Dataset content:

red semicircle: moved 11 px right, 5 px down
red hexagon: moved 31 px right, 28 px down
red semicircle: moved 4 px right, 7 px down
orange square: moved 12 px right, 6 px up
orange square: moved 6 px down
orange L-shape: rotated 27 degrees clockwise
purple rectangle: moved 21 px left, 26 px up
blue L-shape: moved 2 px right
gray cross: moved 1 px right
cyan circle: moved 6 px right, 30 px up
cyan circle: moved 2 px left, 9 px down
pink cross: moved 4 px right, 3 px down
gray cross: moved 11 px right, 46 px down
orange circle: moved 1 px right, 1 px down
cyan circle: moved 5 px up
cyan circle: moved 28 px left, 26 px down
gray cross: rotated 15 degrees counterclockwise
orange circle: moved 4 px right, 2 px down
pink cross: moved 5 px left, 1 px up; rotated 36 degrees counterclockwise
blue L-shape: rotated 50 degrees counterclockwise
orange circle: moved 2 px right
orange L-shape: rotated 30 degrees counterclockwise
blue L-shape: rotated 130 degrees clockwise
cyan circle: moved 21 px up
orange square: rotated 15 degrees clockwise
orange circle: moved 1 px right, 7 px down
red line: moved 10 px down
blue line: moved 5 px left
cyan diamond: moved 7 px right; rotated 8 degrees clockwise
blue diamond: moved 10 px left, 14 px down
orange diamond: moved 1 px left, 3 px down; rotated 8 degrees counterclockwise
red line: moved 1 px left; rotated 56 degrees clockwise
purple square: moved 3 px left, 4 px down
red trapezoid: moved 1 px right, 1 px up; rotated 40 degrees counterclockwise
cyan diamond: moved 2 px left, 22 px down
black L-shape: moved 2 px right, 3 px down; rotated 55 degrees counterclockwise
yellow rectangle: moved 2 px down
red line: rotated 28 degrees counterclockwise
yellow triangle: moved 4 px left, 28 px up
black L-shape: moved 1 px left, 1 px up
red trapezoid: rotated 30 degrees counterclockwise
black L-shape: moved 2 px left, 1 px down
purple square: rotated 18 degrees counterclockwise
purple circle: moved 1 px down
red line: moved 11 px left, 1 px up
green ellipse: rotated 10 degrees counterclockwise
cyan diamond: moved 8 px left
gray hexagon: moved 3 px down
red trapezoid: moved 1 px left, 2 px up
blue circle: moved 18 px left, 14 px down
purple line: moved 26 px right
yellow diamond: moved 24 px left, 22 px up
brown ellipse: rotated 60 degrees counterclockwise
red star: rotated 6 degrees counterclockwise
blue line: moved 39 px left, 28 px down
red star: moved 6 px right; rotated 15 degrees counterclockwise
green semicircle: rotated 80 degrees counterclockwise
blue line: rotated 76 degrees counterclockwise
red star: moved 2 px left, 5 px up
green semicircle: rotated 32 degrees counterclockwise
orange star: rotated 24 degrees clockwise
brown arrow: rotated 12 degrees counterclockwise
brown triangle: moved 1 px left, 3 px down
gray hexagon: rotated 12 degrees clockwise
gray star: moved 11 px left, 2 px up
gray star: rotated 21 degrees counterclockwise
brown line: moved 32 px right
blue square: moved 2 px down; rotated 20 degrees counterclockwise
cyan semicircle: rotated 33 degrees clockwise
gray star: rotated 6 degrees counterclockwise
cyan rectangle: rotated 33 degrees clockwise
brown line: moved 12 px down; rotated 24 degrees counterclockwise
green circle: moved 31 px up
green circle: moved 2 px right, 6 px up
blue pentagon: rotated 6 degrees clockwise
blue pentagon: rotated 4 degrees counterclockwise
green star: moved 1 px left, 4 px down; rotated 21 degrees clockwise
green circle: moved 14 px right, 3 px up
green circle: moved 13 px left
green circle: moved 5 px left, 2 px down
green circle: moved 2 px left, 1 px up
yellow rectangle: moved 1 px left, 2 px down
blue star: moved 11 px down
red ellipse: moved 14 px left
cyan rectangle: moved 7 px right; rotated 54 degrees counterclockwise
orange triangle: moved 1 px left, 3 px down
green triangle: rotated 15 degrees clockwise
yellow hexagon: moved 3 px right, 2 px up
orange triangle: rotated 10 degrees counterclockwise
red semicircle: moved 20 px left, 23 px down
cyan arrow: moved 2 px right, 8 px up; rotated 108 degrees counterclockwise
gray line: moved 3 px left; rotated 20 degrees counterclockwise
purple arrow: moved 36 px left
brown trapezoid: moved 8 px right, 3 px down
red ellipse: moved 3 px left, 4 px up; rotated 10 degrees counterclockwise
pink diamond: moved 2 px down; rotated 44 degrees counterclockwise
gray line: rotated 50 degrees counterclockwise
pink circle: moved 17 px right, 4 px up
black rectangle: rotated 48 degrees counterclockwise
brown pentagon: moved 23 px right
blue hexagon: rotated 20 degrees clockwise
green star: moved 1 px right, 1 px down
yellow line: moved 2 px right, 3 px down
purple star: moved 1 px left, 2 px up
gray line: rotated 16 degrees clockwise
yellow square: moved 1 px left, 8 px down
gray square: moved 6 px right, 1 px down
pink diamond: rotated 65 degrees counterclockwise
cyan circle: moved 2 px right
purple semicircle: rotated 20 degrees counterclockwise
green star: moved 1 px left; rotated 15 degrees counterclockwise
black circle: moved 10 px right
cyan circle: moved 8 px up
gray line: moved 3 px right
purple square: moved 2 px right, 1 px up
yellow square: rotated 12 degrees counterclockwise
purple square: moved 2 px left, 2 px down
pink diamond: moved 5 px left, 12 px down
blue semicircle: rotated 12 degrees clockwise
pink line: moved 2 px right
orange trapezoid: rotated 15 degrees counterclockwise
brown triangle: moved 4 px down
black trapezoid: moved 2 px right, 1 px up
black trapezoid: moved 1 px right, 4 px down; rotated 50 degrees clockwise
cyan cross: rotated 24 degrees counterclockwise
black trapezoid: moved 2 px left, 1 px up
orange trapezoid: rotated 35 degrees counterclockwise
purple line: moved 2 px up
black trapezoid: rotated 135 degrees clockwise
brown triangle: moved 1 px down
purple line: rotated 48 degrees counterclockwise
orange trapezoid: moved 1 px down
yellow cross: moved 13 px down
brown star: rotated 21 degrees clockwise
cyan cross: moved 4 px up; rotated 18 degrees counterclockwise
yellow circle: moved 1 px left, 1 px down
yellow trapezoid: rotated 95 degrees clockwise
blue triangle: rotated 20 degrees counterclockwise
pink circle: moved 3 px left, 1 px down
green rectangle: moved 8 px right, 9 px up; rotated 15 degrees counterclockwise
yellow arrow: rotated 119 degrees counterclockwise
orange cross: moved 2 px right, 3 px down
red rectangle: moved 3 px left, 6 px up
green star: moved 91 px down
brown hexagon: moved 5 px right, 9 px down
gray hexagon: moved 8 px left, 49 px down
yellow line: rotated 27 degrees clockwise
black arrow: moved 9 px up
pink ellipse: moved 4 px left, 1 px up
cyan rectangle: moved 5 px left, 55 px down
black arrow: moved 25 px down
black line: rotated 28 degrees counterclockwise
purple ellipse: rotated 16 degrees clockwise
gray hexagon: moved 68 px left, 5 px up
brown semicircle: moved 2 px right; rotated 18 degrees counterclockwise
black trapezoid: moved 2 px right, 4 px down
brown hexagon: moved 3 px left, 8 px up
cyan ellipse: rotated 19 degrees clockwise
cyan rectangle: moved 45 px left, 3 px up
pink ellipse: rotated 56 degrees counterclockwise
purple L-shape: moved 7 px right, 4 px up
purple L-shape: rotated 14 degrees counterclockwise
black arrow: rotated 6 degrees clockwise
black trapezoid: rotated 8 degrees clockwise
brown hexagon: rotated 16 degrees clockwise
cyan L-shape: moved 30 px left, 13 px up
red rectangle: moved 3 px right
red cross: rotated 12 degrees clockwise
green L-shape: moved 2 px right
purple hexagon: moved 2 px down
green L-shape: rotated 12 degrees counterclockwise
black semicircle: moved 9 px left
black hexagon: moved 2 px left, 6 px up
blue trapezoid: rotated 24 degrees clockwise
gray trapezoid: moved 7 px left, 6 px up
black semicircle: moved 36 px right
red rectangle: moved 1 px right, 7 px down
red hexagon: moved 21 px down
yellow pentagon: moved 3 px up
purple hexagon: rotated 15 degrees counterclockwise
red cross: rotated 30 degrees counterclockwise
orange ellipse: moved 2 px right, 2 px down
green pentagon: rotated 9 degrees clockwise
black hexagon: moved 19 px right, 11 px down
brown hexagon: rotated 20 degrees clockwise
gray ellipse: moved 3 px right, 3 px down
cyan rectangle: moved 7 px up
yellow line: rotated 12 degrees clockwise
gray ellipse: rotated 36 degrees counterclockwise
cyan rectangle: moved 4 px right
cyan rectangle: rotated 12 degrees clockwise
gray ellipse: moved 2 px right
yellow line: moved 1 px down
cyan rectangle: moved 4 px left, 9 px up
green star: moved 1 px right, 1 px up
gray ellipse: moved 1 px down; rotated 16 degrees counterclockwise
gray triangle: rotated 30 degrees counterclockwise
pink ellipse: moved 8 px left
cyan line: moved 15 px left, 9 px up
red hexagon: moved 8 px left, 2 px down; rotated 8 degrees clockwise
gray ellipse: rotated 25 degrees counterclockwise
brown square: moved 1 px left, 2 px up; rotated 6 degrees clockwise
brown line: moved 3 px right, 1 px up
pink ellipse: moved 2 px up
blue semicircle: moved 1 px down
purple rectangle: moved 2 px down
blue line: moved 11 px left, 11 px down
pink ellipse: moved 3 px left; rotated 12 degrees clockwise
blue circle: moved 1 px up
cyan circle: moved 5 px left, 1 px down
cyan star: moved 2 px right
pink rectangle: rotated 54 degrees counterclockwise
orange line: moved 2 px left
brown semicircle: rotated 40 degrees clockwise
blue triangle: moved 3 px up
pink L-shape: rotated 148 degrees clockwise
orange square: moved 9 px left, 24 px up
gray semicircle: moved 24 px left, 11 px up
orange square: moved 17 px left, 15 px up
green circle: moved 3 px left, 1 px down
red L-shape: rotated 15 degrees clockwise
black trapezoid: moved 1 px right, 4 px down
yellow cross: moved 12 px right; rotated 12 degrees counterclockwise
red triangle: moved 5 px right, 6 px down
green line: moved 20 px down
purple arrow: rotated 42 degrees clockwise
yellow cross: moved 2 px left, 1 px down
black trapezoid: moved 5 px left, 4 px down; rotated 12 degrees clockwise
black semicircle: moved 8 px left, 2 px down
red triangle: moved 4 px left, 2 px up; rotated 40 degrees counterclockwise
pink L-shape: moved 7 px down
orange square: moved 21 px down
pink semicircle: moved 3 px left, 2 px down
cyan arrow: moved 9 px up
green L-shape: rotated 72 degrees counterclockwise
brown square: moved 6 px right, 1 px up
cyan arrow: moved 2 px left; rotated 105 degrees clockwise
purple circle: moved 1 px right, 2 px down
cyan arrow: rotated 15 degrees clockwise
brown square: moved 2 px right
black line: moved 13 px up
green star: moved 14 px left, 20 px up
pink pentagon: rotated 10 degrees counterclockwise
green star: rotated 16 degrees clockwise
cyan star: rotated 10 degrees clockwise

Task directions:
Copy the data from its first line through the line with "gray cross: moved 11 px right, 46 px down", including both of those lines.

Solution for this task:
red semicircle: moved 11 px right, 5 px down
red hexagon: moved 31 px right, 28 px down
red semicircle: moved 4 px right, 7 px down
orange square: moved 12 px right, 6 px up
orange square: moved 6 px down
orange L-shape: rotated 27 degrees clockwise
purple rectangle: moved 21 px left, 26 px up
blue L-shape: moved 2 px right
gray cross: moved 1 px right
cyan circle: moved 6 px right, 30 px up
cyan circle: moved 2 px left, 9 px down
pink cross: moved 4 px right, 3 px down
gray cross: moved 11 px right, 46 px down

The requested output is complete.